# [STATED EXERCISE]
Count how many lines in this material contain "field". The answer is that number alone.

▬▬▬▬▬▬

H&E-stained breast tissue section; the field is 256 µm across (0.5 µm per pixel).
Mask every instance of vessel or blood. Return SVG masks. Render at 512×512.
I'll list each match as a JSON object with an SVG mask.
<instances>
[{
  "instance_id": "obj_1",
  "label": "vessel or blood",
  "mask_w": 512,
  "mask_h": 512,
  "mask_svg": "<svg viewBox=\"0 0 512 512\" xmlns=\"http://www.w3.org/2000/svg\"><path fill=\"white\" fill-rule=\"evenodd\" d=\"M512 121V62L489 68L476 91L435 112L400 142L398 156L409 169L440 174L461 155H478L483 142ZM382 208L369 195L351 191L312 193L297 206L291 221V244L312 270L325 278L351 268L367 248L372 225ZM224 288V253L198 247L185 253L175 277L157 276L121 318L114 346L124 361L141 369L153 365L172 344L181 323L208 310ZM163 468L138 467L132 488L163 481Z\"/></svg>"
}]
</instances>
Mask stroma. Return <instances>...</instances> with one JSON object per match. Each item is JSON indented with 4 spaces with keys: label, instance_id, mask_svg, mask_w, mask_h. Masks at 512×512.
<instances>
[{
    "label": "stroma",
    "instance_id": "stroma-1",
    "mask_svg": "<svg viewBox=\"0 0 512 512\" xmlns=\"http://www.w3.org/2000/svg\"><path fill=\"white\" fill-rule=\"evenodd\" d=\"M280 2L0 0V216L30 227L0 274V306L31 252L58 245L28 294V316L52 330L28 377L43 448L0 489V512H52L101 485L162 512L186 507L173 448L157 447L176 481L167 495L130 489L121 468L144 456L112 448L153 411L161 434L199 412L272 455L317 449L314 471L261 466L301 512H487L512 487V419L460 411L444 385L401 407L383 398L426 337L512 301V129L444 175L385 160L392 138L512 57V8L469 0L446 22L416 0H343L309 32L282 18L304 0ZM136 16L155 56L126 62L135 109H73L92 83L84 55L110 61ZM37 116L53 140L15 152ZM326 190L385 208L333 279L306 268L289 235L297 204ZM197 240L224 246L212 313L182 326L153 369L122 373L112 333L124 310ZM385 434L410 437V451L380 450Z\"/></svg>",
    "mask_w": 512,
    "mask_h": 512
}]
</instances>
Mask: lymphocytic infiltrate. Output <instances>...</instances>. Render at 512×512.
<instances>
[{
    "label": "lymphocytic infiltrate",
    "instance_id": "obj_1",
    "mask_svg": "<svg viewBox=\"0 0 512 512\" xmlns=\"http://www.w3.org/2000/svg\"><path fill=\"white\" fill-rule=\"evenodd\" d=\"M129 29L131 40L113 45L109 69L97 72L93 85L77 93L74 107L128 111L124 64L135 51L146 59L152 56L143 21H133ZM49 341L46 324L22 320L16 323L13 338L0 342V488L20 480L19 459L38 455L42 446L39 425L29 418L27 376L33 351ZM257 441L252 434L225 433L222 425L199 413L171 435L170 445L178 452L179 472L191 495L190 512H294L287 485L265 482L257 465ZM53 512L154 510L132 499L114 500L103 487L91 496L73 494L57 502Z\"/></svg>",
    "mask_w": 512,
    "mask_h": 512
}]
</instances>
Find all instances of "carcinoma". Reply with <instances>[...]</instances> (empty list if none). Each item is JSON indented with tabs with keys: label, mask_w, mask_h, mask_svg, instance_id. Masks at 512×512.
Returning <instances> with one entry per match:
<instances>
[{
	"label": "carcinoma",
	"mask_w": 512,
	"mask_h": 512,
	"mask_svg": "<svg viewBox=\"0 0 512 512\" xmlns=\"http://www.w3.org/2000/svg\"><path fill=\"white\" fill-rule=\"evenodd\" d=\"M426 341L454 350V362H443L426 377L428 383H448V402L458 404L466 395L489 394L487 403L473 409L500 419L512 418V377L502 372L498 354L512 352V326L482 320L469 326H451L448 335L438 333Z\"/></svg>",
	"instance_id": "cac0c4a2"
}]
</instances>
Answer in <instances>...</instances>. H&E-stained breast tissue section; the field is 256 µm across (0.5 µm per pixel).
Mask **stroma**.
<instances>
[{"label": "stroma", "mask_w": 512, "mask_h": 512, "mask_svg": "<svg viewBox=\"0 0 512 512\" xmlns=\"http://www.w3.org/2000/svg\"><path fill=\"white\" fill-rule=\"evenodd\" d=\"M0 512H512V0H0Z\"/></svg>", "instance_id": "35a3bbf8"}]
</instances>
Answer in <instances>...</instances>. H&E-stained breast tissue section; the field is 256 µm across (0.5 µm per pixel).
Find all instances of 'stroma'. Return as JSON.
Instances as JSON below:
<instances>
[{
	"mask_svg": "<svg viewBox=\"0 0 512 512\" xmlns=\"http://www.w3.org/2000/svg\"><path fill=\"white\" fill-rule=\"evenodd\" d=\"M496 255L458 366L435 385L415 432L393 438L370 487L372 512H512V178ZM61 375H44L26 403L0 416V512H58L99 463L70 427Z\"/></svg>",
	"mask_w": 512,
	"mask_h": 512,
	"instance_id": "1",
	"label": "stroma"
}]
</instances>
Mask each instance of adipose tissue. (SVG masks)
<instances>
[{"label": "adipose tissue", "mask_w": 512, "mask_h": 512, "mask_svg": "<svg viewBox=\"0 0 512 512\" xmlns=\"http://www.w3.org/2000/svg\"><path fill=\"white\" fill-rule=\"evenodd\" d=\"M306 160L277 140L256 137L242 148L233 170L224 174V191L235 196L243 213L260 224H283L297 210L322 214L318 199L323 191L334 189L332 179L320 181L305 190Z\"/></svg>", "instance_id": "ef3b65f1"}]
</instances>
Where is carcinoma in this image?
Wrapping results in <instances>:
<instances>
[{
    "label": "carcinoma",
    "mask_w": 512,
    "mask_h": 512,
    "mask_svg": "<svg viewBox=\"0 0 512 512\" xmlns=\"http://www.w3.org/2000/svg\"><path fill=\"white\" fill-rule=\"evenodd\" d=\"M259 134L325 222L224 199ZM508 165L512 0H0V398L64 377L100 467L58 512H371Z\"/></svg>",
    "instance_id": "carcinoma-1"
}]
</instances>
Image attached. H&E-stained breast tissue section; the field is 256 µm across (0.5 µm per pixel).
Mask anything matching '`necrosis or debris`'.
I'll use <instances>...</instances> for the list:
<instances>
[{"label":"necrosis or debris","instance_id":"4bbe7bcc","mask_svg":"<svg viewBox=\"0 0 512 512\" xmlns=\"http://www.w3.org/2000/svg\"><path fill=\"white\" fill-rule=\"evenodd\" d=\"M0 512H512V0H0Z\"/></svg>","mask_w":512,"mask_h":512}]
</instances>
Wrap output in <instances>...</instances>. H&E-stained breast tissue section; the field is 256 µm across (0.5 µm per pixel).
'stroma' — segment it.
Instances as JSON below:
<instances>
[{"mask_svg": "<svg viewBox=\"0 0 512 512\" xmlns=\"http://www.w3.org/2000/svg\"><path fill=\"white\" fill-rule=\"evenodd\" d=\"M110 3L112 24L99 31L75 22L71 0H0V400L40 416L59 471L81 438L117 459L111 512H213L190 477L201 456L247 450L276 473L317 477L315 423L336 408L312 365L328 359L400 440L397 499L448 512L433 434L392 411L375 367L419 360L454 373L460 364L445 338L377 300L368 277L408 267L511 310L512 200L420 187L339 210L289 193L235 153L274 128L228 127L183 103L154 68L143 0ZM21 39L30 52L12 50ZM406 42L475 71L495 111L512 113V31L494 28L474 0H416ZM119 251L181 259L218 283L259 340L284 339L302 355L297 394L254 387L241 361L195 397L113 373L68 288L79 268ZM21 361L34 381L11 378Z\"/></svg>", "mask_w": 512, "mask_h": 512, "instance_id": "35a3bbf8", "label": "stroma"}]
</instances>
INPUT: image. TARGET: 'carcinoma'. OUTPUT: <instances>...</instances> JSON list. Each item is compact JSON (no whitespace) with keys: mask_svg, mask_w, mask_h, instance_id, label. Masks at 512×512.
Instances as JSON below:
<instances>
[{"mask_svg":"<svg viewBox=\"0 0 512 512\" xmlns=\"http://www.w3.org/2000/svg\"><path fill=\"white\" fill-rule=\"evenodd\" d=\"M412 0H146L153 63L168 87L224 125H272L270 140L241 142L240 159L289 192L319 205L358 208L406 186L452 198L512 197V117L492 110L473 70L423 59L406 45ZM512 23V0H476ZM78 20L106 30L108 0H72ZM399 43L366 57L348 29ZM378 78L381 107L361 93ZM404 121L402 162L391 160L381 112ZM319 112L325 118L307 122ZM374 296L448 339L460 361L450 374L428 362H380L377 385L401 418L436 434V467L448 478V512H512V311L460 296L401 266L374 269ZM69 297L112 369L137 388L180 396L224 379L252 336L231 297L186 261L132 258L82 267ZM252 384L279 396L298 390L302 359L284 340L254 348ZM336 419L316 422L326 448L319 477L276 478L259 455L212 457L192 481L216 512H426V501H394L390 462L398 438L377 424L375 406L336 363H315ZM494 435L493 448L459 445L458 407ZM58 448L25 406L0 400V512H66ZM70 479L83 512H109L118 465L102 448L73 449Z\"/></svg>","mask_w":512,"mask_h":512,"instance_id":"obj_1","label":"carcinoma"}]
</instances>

▬▬▬▬▬▬

# [TASK ANSWER]
5